• **TASK GOAL**
Only one stretch of the records below should be repeated. It starts with the line containing "Someone put down the violet" and goes on through the line containing "Someone repainted the violet", exactly as written.

▼▼▼

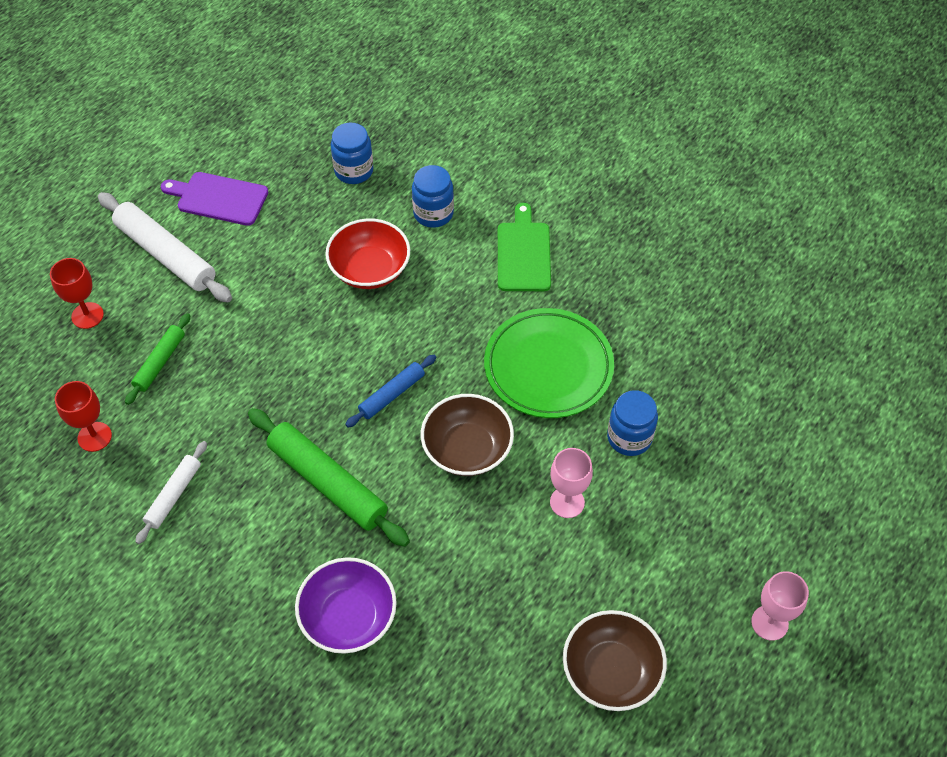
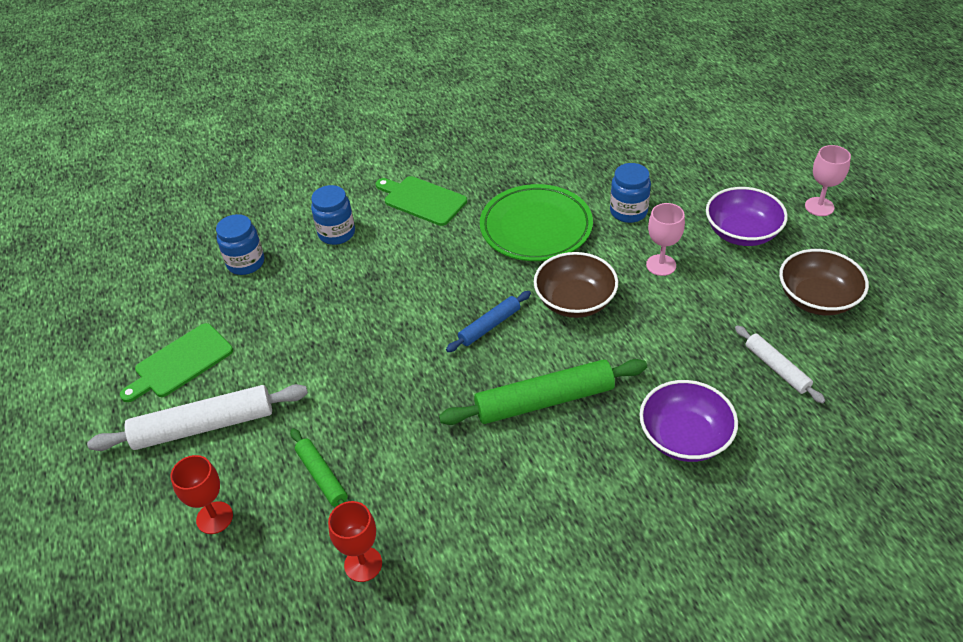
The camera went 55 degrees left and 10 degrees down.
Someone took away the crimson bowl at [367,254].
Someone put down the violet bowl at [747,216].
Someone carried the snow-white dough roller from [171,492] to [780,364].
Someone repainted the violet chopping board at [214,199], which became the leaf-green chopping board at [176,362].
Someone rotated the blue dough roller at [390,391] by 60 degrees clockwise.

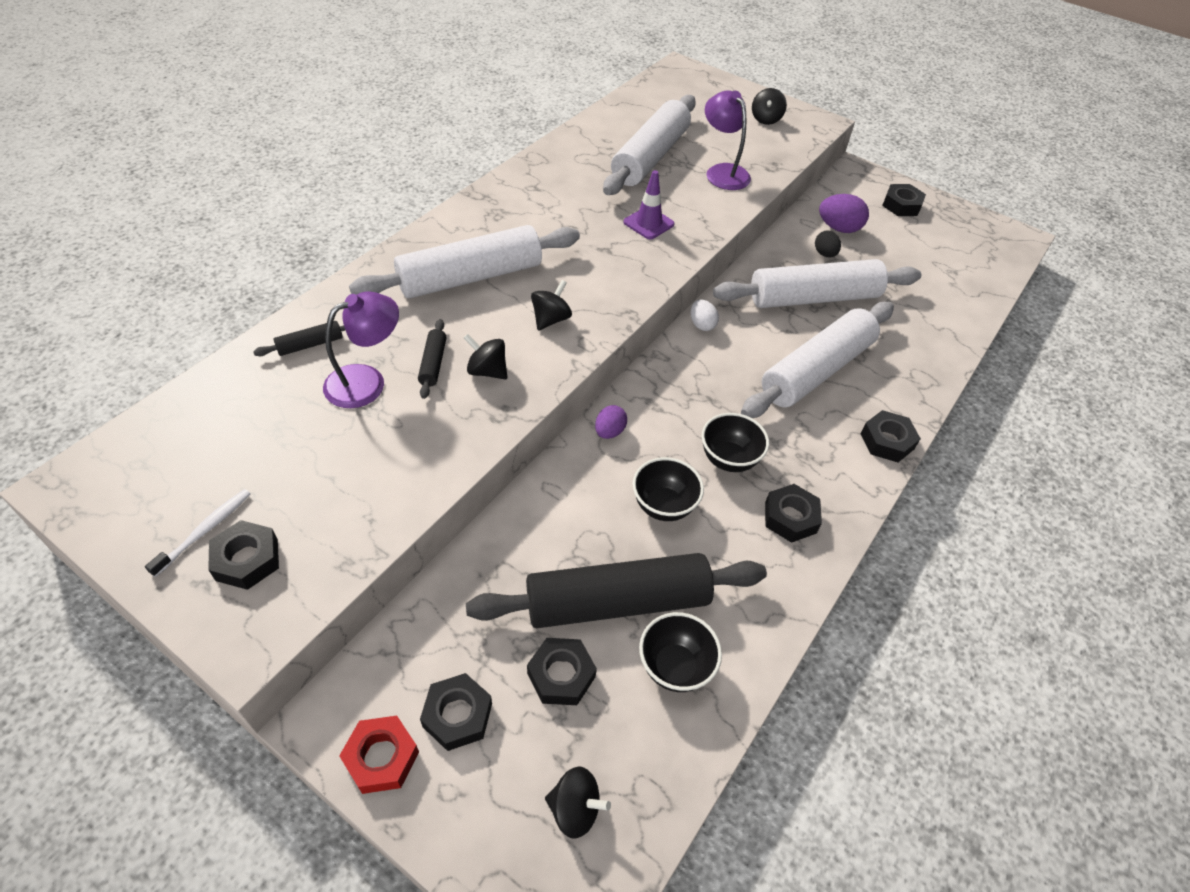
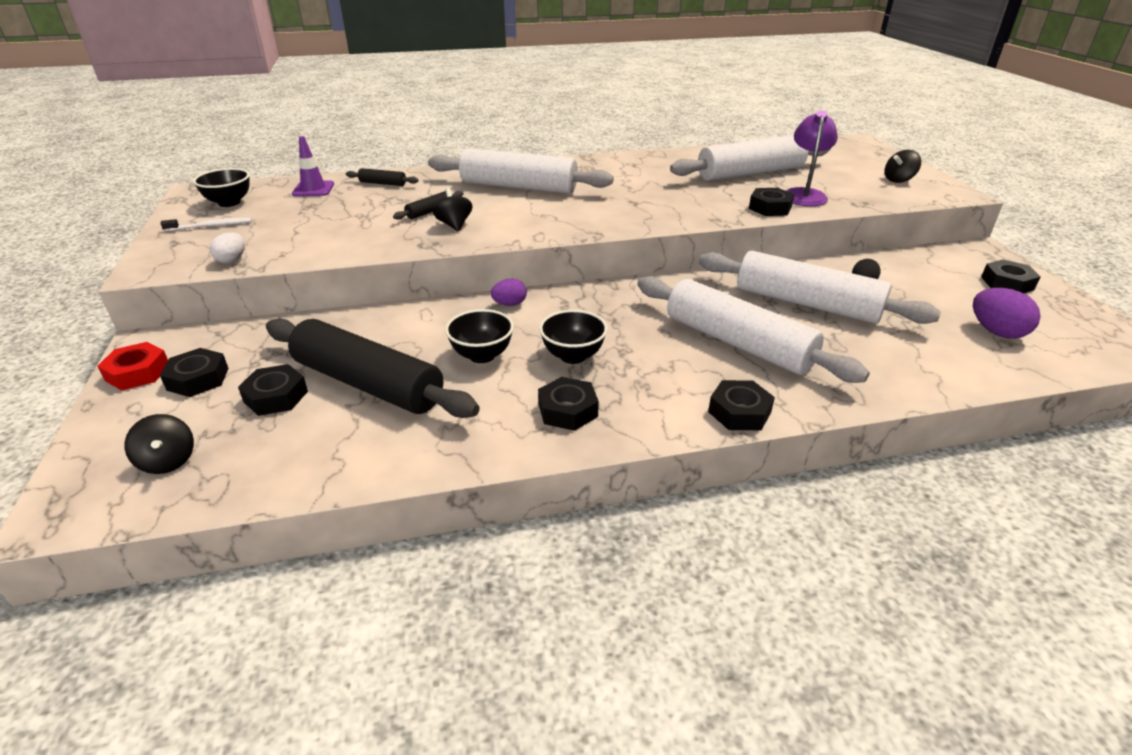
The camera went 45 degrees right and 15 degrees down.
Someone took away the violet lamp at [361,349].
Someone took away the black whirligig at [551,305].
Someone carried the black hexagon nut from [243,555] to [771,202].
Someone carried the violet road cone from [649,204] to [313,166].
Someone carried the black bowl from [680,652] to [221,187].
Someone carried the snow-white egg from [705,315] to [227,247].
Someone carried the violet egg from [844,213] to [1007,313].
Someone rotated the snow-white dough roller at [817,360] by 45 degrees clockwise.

▲▲▲
▼▼▼

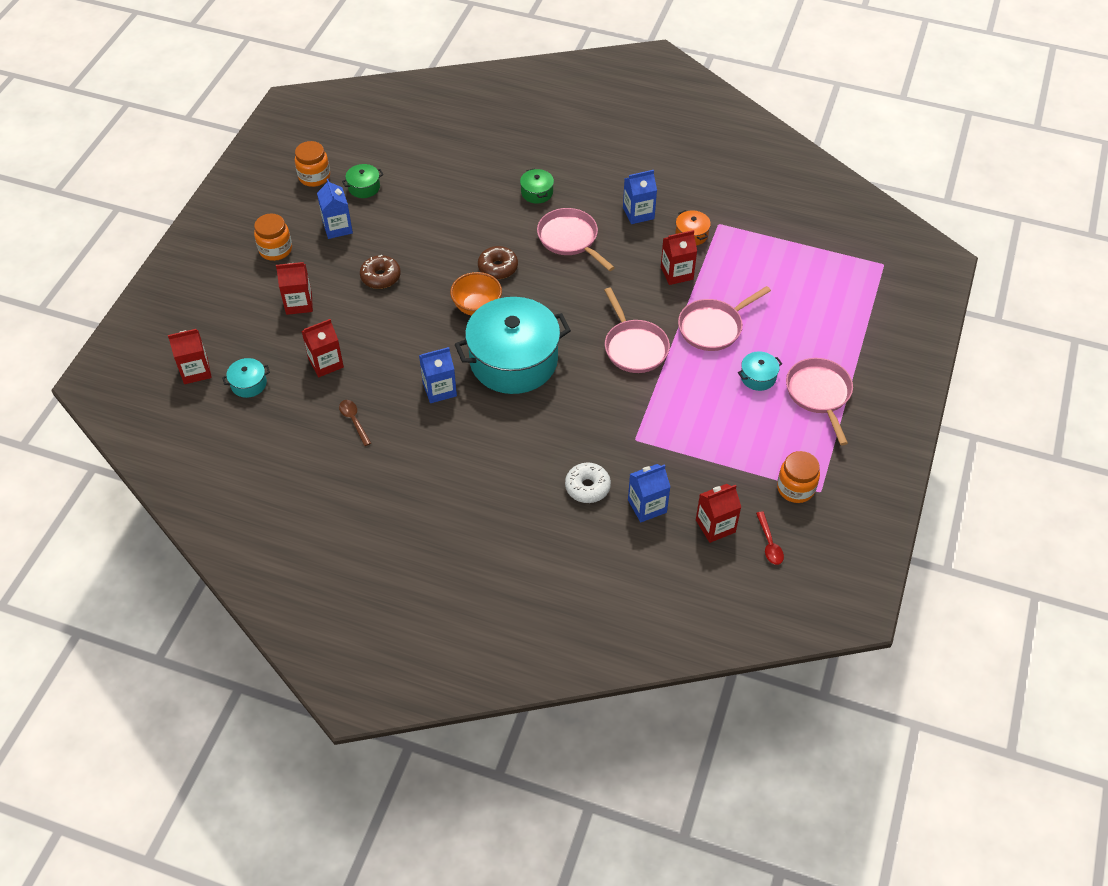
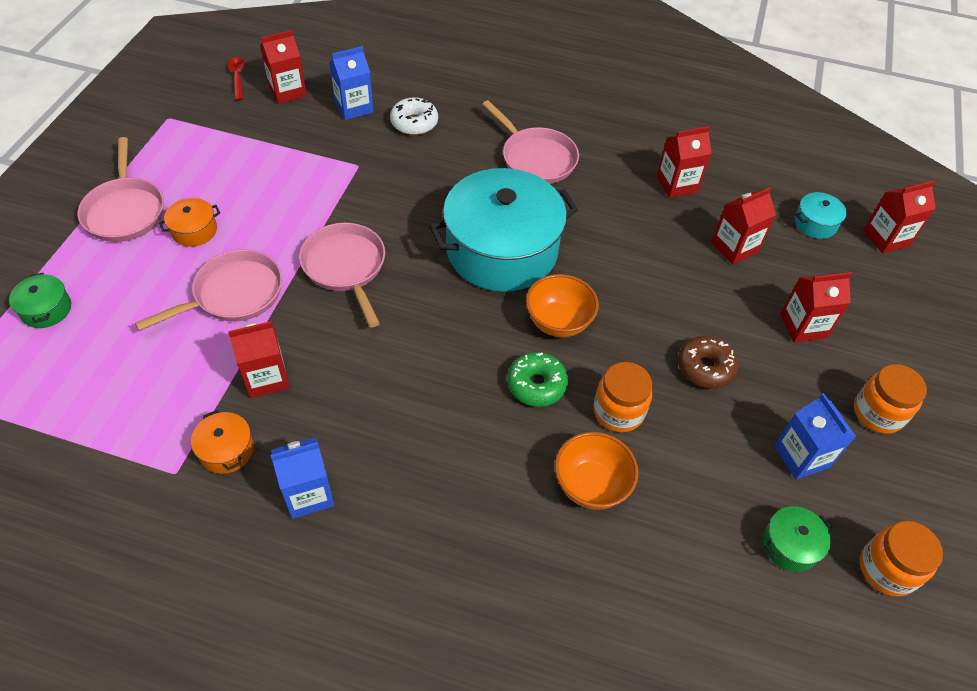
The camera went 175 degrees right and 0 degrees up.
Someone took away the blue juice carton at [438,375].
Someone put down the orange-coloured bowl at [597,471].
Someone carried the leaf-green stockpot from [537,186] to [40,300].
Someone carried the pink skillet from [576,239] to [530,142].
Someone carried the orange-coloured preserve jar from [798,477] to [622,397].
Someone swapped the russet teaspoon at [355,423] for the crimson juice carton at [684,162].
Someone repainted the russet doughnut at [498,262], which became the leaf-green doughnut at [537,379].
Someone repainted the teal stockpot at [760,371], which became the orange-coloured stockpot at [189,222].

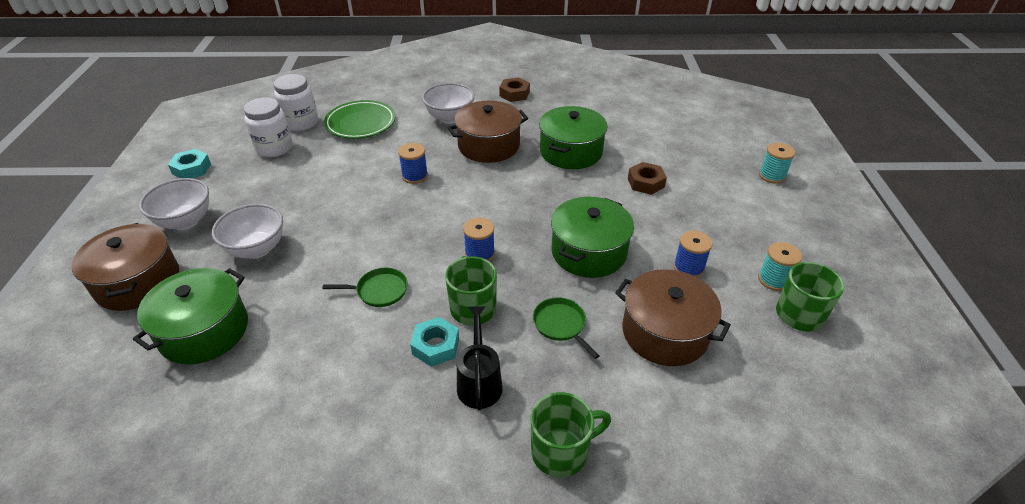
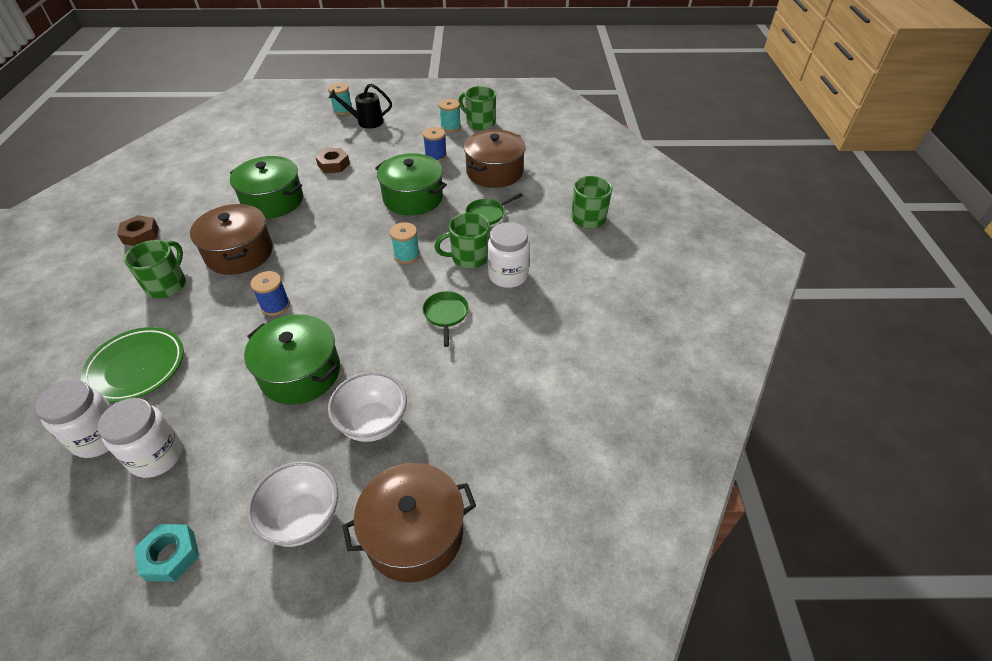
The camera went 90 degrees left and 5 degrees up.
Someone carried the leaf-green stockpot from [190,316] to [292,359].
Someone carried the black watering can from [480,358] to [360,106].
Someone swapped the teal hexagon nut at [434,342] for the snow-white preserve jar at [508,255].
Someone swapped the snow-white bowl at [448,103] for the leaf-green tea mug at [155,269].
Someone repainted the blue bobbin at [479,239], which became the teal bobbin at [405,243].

▲▲▲

• **WORKED SOLUTION**
Someone put down the violet bowl at [747,216].
Someone carried the snow-white dough roller from [171,492] to [780,364].
Someone repainted the violet chopping board at [214,199], which became the leaf-green chopping board at [176,362].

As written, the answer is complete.